→ TASK DETAILS:
Report how many lines in the records below hold "flashlight", with no other output.

→ DATASET:
== == ==

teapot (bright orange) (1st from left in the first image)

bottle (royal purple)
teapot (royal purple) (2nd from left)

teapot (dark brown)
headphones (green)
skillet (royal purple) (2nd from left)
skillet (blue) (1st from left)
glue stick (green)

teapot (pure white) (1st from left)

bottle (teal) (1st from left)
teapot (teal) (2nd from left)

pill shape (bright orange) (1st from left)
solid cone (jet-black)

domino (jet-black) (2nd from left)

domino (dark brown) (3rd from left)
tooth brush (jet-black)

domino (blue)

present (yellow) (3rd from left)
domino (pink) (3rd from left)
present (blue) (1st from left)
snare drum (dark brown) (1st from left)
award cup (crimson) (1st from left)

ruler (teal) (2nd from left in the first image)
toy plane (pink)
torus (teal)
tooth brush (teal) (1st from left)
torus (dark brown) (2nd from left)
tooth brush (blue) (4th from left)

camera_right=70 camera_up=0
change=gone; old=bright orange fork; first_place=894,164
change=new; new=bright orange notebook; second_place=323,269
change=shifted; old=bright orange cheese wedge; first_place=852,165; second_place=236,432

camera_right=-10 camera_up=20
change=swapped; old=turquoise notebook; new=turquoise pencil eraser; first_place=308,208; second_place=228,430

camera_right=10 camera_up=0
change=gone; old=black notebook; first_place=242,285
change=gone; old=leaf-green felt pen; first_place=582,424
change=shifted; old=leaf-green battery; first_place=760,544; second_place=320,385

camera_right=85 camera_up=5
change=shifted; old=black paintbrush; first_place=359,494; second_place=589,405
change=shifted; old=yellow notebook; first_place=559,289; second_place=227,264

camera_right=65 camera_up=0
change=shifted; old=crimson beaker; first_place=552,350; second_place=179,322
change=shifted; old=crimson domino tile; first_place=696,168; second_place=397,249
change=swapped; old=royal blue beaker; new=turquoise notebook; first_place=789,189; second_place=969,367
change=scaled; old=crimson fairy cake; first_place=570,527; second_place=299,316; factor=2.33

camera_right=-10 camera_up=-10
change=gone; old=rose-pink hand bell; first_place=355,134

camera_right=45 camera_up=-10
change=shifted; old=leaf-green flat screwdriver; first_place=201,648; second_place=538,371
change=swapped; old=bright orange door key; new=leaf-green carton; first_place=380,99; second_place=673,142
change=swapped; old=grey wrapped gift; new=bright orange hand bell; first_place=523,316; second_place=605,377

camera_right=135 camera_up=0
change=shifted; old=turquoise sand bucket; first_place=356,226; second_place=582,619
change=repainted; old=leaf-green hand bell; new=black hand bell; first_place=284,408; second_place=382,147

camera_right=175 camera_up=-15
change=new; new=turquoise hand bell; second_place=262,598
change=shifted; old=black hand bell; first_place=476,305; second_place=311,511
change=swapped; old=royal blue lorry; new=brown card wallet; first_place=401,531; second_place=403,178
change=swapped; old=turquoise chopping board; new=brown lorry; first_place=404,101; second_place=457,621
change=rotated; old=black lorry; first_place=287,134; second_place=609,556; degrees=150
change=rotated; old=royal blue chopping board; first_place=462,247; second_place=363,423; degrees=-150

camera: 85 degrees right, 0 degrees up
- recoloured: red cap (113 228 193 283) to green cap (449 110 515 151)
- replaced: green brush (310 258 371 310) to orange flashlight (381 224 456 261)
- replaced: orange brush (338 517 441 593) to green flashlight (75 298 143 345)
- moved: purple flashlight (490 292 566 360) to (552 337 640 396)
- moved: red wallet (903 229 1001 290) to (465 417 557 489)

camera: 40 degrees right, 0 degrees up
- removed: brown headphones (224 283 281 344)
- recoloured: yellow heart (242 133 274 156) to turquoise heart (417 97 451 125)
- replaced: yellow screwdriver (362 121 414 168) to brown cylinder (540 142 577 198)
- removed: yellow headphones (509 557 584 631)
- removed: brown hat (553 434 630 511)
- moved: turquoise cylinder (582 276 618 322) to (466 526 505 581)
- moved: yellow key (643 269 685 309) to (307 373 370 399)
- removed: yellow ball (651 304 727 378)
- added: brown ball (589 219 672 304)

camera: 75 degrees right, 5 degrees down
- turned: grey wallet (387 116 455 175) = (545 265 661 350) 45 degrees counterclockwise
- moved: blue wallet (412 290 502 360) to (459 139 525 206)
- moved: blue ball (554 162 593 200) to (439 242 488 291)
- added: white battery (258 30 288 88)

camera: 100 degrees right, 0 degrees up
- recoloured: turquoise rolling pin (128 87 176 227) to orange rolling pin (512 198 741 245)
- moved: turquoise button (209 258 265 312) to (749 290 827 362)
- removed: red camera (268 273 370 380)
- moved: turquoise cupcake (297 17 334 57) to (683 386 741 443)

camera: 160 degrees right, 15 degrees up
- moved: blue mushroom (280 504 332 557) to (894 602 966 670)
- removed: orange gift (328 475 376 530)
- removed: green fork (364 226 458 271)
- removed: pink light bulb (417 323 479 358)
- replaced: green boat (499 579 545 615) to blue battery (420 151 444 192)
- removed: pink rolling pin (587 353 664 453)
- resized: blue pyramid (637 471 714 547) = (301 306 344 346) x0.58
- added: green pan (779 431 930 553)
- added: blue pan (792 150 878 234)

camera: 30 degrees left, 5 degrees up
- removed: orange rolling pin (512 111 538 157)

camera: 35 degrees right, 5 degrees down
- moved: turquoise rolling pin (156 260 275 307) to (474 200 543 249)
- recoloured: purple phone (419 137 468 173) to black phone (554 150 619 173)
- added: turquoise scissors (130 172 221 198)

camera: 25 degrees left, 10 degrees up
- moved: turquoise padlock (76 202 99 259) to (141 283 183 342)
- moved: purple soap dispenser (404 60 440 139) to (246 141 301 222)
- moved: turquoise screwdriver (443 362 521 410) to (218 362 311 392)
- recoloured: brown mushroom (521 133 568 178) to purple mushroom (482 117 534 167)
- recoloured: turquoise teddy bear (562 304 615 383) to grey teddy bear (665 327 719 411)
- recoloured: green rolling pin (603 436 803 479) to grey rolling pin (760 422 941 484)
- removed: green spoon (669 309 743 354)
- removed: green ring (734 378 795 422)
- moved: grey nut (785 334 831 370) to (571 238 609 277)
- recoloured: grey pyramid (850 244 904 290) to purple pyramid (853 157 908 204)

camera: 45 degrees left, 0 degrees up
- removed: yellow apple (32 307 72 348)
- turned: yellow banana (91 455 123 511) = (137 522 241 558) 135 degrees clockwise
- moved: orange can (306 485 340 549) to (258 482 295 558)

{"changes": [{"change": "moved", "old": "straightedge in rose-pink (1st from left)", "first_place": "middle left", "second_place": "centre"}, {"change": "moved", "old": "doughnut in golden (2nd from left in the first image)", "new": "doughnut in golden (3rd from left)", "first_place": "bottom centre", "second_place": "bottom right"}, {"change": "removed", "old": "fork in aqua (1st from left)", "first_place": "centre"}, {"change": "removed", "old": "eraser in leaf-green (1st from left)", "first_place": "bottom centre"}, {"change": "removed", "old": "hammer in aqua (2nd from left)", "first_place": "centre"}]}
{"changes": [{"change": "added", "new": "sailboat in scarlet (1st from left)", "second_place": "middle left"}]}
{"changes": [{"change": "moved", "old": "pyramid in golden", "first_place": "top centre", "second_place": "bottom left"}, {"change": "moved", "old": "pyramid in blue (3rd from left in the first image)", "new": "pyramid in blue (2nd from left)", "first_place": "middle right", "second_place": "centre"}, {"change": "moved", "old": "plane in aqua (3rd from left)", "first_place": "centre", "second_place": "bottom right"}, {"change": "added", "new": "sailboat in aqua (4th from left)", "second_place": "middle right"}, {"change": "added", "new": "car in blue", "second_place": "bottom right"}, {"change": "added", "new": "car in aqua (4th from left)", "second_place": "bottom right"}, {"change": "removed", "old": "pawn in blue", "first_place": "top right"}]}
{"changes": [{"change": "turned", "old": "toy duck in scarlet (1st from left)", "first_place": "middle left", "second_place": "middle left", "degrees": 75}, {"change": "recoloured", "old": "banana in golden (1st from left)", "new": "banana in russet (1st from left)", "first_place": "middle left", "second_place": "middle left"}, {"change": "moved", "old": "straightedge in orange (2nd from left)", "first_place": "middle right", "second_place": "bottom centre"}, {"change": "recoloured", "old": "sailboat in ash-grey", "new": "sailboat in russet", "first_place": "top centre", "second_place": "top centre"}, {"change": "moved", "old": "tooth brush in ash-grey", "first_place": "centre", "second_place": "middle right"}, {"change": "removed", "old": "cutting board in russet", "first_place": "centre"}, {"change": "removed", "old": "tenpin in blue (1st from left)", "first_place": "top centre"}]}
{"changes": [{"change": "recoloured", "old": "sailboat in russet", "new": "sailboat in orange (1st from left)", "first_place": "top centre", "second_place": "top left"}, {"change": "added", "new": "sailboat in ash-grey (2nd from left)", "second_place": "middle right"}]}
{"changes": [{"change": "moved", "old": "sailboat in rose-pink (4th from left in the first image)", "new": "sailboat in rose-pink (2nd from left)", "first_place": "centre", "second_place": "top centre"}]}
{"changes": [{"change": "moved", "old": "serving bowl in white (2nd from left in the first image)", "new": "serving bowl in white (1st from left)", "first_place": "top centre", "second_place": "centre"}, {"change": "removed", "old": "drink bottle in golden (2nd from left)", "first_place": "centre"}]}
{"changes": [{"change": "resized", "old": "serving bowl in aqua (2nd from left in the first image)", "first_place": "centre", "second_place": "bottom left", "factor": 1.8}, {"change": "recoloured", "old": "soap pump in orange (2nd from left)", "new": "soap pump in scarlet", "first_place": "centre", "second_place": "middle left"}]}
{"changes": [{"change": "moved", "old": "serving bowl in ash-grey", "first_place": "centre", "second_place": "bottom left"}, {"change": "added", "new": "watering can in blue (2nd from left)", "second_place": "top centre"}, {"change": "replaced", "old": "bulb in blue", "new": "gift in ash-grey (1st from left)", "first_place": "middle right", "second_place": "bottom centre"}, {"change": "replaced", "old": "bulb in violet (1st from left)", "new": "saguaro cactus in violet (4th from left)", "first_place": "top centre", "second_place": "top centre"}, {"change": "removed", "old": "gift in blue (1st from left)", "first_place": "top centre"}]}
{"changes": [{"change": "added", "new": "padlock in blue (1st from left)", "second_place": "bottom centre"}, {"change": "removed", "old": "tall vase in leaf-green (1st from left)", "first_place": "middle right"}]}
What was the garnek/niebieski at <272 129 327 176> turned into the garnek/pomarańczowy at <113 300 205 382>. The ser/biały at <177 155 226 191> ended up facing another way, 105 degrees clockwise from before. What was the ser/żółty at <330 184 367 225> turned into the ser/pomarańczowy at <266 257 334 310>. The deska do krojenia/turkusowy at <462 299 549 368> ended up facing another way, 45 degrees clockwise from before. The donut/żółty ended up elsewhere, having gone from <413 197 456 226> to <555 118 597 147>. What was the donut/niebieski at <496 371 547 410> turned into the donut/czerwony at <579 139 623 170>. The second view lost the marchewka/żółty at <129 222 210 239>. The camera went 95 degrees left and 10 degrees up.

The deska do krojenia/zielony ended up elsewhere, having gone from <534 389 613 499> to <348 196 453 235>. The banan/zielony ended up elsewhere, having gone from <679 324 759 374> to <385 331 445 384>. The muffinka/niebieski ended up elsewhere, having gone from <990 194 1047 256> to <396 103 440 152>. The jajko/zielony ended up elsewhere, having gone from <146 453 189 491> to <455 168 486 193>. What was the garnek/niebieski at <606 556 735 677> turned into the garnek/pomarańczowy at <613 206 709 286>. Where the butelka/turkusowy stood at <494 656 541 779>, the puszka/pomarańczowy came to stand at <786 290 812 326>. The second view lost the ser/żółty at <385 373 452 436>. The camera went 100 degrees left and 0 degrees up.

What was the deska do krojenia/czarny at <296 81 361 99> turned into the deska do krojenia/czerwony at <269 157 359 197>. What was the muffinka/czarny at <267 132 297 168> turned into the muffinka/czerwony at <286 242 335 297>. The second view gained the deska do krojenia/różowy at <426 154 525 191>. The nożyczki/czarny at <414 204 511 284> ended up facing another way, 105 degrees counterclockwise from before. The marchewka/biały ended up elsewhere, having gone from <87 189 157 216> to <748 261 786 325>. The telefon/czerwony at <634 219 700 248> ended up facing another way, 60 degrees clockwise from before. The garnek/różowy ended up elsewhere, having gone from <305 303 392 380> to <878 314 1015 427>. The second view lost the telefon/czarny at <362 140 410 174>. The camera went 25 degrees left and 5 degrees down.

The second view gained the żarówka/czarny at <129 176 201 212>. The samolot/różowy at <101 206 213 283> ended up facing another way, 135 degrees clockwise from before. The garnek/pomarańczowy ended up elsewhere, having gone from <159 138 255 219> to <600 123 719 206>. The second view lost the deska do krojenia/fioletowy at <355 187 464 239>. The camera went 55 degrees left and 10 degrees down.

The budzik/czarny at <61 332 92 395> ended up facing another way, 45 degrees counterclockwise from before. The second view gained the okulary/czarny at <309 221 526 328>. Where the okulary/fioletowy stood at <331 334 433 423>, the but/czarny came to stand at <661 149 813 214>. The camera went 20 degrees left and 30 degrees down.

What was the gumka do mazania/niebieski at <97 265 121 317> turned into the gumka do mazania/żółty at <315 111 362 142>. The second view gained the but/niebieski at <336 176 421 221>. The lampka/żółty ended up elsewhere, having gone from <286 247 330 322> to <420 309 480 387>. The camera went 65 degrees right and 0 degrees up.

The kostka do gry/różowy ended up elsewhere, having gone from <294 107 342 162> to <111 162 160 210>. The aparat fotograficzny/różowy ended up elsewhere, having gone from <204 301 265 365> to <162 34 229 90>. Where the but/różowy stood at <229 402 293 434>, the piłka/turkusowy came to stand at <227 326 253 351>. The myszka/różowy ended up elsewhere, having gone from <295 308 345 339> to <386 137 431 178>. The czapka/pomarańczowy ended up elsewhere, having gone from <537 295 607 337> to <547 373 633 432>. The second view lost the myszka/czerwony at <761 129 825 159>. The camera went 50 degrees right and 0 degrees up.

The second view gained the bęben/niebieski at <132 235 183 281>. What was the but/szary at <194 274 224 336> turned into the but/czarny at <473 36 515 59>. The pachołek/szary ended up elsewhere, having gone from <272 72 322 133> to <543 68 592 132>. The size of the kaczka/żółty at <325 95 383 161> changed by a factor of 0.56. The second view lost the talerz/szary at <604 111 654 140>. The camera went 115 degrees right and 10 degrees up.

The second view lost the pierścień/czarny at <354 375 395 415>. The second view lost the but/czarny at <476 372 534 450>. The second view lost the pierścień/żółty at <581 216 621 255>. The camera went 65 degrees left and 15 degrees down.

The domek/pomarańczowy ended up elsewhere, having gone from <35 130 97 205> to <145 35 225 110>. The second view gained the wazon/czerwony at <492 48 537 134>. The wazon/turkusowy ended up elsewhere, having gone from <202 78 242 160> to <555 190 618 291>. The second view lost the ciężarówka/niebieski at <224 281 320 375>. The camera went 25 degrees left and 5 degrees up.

== == ==

→ SOLUTION BELOW:
3